**WHAT THE EXERCISE ASKS**
Collect every line below that contains the string "clef" and copy each one in full.

**DATA SHOWN**
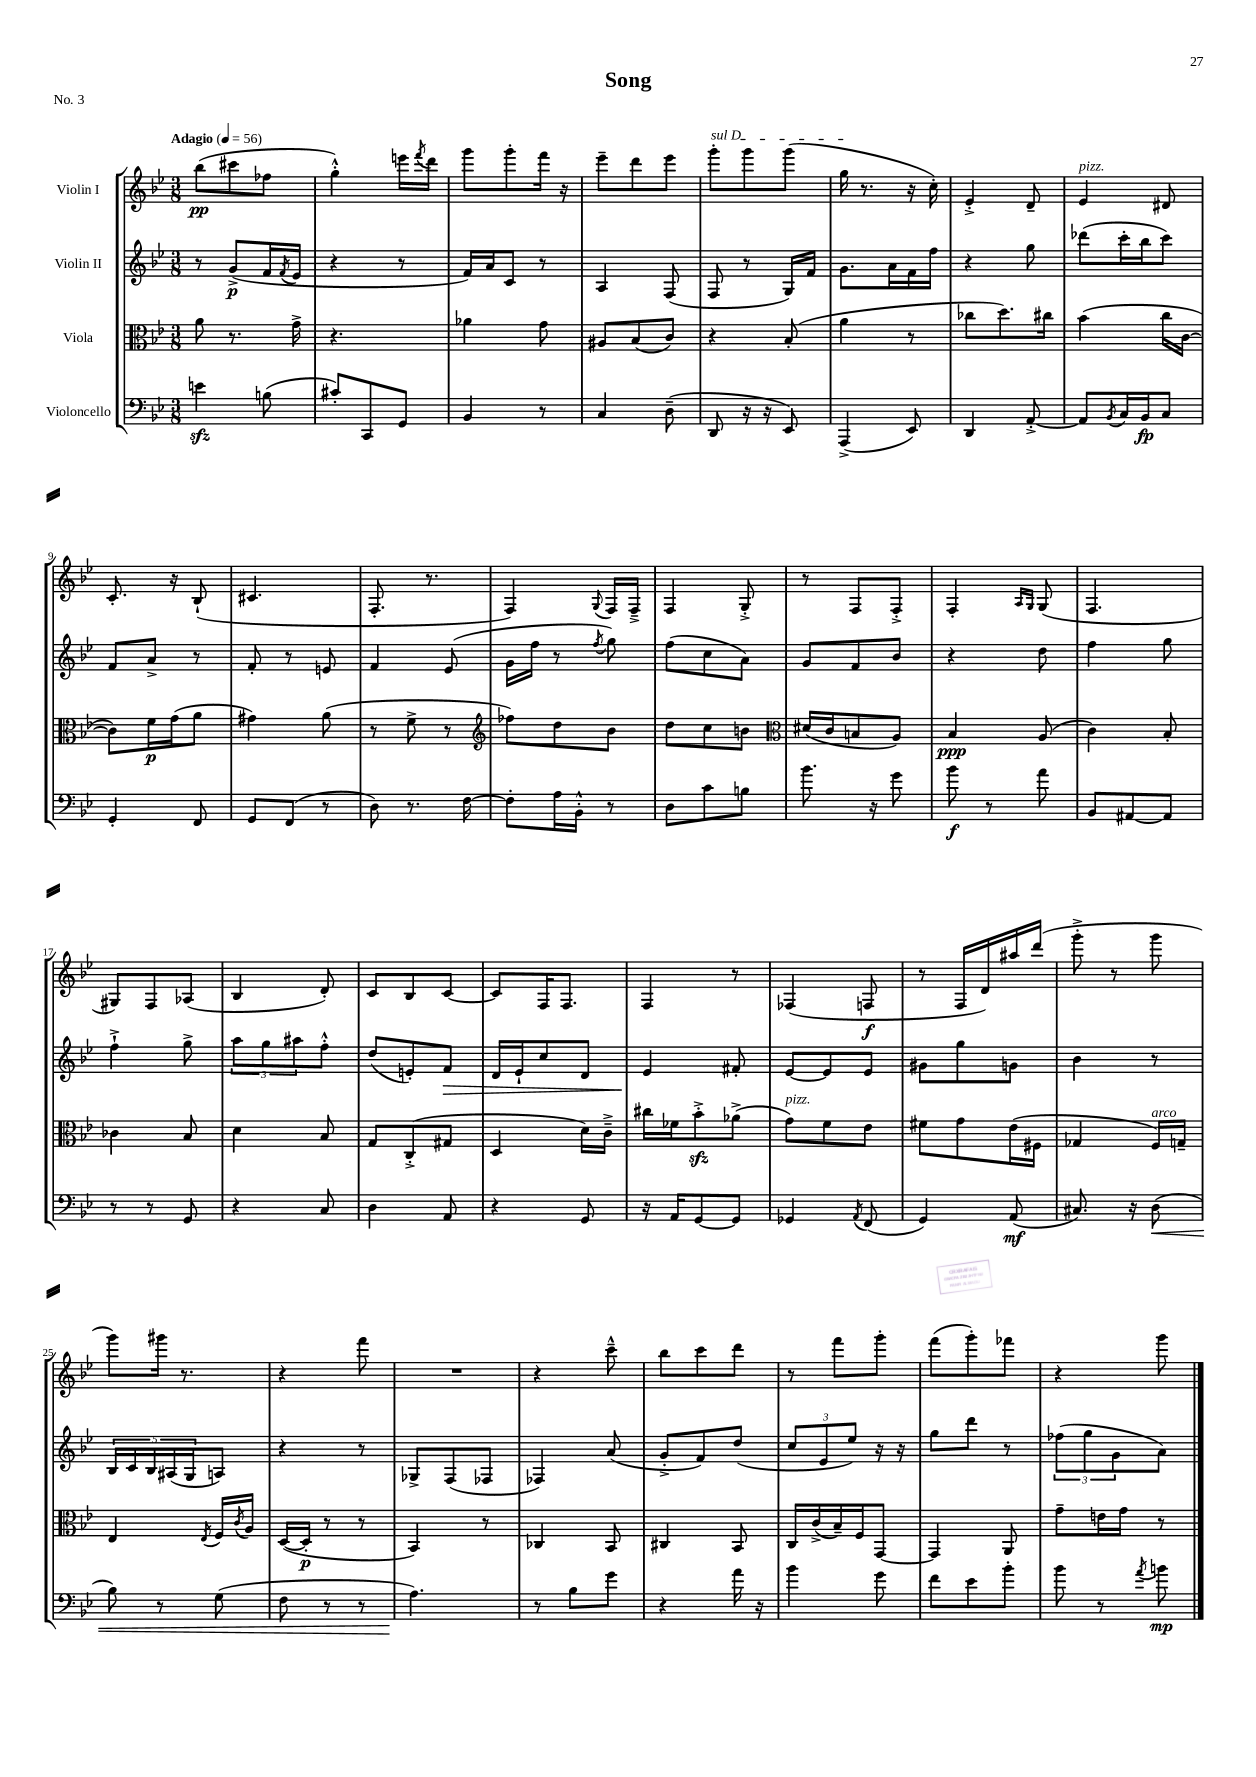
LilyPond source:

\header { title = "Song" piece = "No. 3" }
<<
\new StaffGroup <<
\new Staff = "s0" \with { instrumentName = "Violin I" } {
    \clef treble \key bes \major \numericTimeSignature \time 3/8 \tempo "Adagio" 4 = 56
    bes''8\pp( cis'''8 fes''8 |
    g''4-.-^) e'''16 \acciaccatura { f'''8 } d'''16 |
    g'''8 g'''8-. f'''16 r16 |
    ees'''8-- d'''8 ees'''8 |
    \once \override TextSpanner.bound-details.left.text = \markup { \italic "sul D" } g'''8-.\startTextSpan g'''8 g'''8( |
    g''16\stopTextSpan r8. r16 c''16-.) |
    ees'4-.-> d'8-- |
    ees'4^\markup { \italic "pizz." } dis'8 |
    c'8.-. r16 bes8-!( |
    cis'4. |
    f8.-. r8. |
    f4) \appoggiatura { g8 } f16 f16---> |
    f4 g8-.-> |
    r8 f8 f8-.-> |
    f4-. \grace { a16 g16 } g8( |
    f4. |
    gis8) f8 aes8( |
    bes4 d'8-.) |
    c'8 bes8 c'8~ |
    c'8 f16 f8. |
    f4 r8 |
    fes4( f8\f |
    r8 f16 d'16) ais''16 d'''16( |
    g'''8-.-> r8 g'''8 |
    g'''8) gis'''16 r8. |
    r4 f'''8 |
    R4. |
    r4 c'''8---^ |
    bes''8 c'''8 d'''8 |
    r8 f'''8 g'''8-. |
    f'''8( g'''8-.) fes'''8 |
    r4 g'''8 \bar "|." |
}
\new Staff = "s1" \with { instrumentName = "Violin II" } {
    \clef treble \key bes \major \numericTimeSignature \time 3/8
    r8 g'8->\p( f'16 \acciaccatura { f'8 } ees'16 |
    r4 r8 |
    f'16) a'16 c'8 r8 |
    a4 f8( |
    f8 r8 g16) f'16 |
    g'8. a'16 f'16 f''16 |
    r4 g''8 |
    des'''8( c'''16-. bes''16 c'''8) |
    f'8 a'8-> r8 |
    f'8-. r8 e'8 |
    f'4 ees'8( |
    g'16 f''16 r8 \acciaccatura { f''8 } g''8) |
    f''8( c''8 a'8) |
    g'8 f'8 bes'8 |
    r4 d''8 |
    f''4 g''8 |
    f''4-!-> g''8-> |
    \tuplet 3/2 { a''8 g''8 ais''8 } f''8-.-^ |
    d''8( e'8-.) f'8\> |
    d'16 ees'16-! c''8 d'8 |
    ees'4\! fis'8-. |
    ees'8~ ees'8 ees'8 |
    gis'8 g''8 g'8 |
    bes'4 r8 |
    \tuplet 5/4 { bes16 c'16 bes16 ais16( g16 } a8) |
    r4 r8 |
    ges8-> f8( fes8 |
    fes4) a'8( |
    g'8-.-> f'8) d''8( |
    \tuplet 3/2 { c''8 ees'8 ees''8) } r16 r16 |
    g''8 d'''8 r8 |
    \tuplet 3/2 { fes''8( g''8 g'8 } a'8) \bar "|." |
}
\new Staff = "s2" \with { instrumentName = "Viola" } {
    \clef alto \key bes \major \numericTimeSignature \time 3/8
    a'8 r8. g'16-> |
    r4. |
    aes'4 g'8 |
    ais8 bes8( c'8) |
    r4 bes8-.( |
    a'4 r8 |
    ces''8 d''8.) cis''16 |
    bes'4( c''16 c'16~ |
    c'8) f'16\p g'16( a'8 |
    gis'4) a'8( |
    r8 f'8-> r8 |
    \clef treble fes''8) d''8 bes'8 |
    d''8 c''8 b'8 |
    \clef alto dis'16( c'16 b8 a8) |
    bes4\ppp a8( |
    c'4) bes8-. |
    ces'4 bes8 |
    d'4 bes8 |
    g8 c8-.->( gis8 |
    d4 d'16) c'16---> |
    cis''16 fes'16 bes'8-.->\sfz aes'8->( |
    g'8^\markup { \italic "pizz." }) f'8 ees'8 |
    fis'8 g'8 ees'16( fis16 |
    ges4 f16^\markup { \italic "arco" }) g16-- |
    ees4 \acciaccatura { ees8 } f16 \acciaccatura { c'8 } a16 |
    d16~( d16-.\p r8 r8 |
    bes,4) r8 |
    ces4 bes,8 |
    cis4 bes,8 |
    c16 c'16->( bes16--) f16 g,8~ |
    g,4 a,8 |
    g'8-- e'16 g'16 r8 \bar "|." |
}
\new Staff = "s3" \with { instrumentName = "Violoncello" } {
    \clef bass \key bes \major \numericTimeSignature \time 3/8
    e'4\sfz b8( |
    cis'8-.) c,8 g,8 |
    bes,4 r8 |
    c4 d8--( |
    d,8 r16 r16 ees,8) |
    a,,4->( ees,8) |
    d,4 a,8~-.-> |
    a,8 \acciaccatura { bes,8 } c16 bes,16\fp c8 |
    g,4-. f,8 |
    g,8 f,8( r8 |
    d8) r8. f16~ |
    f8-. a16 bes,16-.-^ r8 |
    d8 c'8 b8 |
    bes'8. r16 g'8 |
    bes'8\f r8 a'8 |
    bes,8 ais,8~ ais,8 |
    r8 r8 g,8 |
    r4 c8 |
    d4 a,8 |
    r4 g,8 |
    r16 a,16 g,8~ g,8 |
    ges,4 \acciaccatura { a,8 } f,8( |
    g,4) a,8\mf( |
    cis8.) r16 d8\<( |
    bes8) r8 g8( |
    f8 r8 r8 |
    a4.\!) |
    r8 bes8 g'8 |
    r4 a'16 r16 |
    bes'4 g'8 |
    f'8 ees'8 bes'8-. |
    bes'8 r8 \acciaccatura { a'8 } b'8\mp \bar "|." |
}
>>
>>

**SOLUTION TO THIS TASK**
    \clef treble \key bes \major \numericTimeSignature \time 3/8 \tempo "Adagio" 4 = 56
    \clef treble \key bes \major \numericTimeSignature \time 3/8
    \clef alto \key bes \major \numericTimeSignature \time 3/8
    \clef treble fes''8) d''8 bes'8 |
    \clef alto dis'16( c'16 b8 a8) |
    \clef bass \key bes \major \numericTimeSignature \time 3/8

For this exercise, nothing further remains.